■ TASK DETAILS: Given these entries, repeat exactly the lines starting with the one that has "none -> cyan brick D4:D5 level 1" and going on through the one that has "cyan slope E4:E5 level 2 top 5 -> none", both included, but none of the pictures.

■ INFORMATION SUPPLIED:
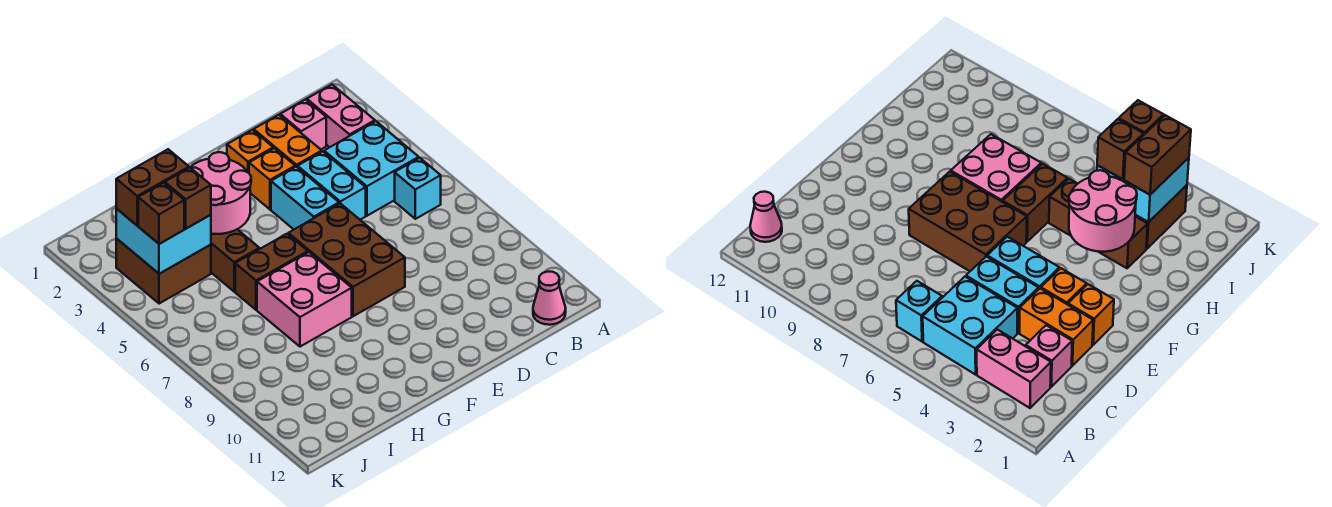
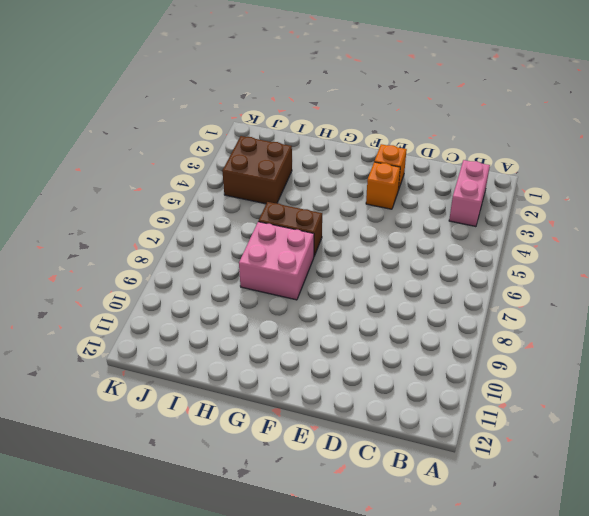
none -> cyan brick B4:C5 level 1
none -> cyan brick B6 level 1
none -> pink cone B12 level 1

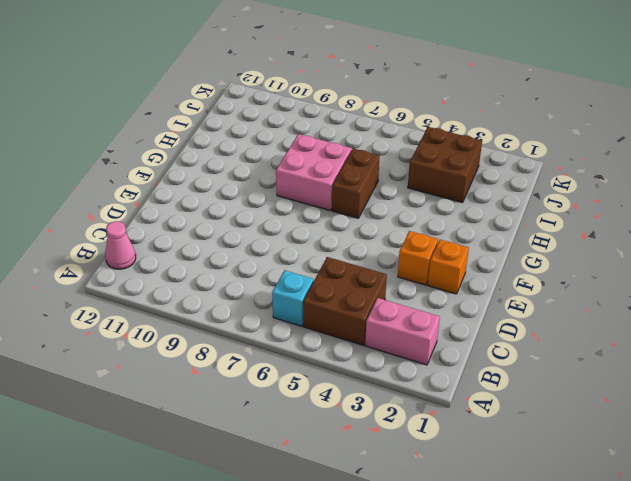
brown brick B4:C5 level 1 -> cyan brick B4:C5 level 1
none -> pink brick C2 level 1
none -> orange brick D2:D3 level 1
none -> cyan brick D4:D5 level 1

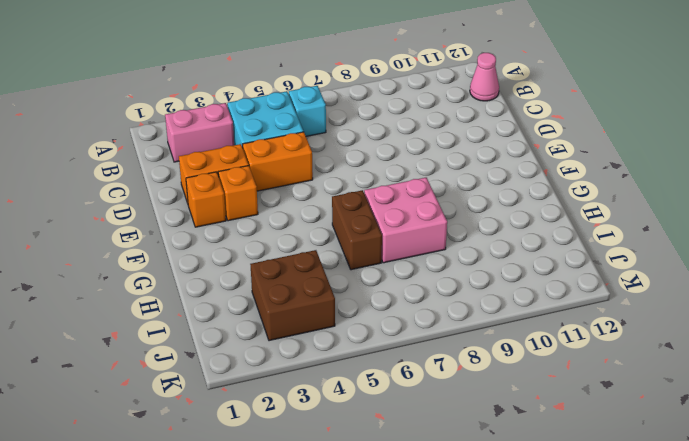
orange brick D4:D5 level 1 -> cyan brick D4:D5 level 1
none -> pink brick C2 level 1
none -> cyan brick E4:E5 level 1
none -> brown brick E6:F8 level 1

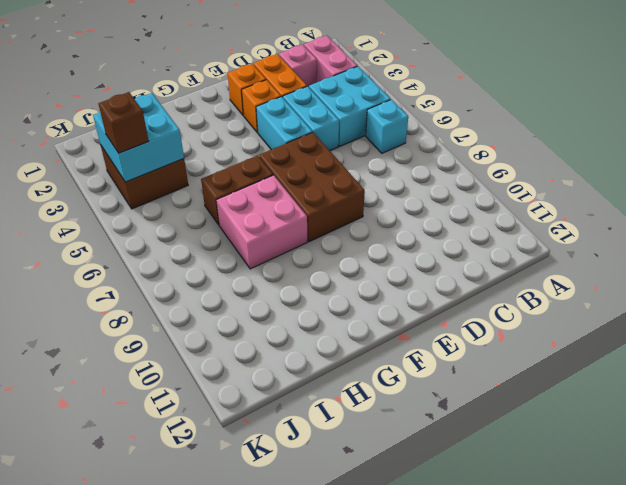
none -> pink cone B12 level 1
none -> brown brick H3:H5 level 1
none -> pink round brick G3:H4 level 2

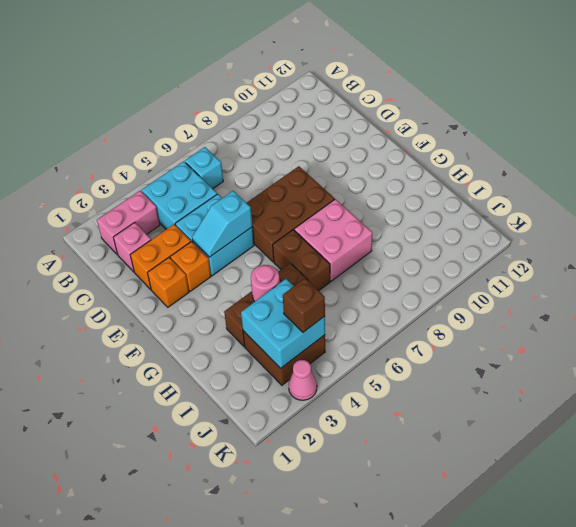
cyan slope E4:E5 level 2 top 5 -> none
pink round brick H4 level 2 -> pink round brick G3:H4 level 2
pink cone K3 level 1 -> pink cone B12 level 1
none -> brown brick I3:J3 level 3
none -> brown brick I4 level 3

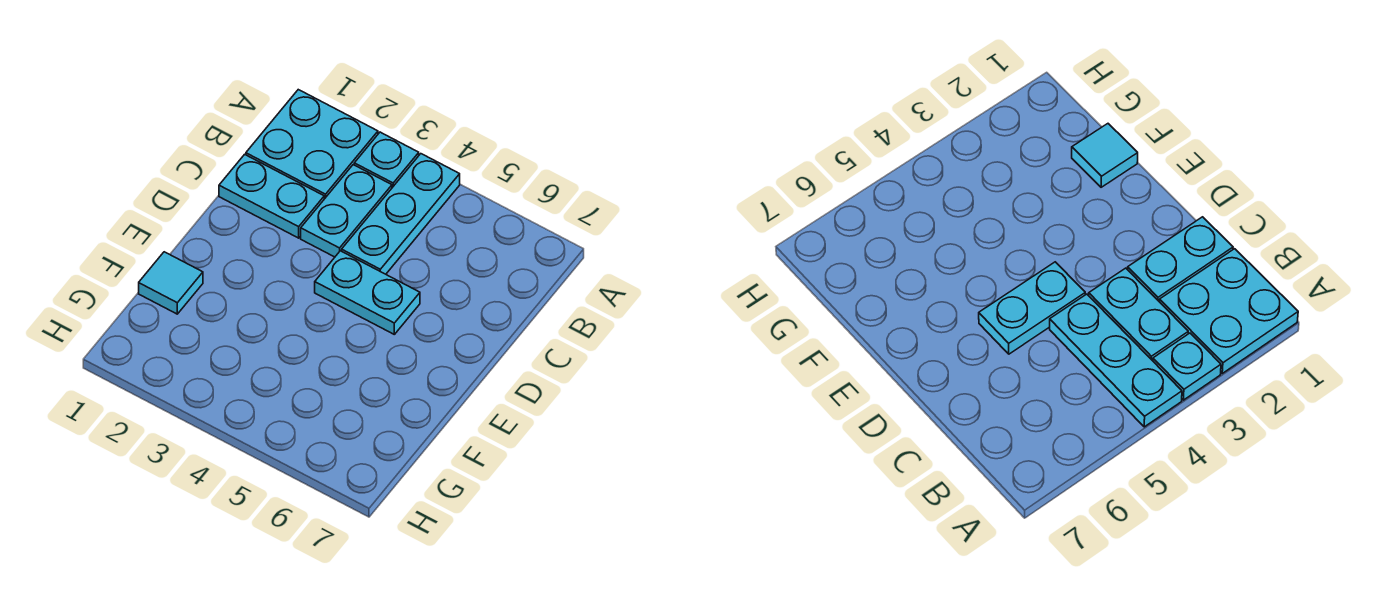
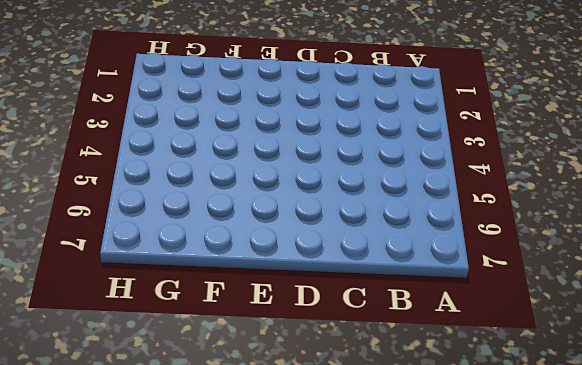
none -> cyan plate A1:B2 level 1
none -> cyan plate A3 level 1

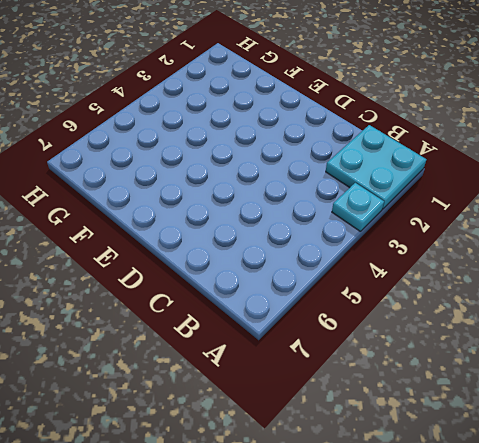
none -> cyan plate A4:C4 level 1
none -> cyan plate B3:C3 level 1

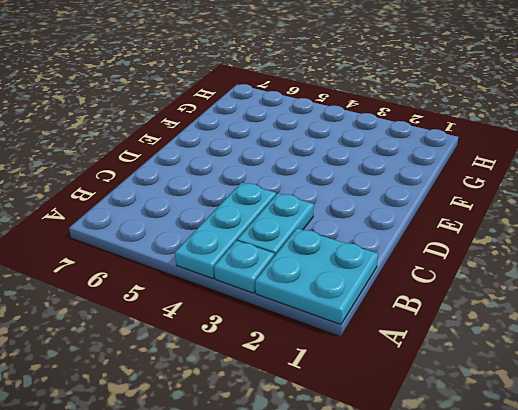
none -> cyan plate C1:C2 level 1
none -> cyan plate D4:D5 level 1

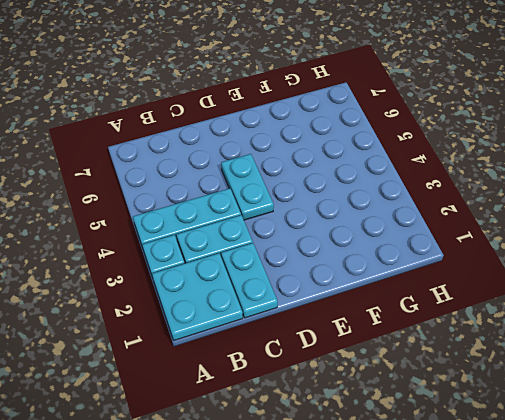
none -> cyan tile F1 level 1

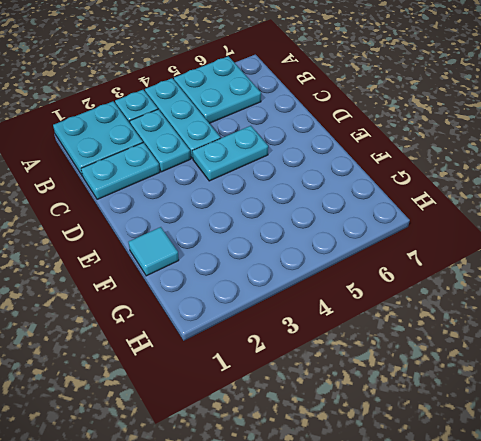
cyan plate A5:B6 level 1 -> none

■ EXPECTED OUTPUT:
none -> cyan brick D4:D5 level 1

orange brick D4:D5 level 1 -> cyan brick D4:D5 level 1
none -> pink brick C2 level 1
none -> cyan brick E4:E5 level 1
none -> brown brick E6:F8 level 1

none -> pink cone B12 level 1
none -> brown brick H3:H5 level 1
none -> pink round brick G3:H4 level 2

cyan slope E4:E5 level 2 top 5 -> none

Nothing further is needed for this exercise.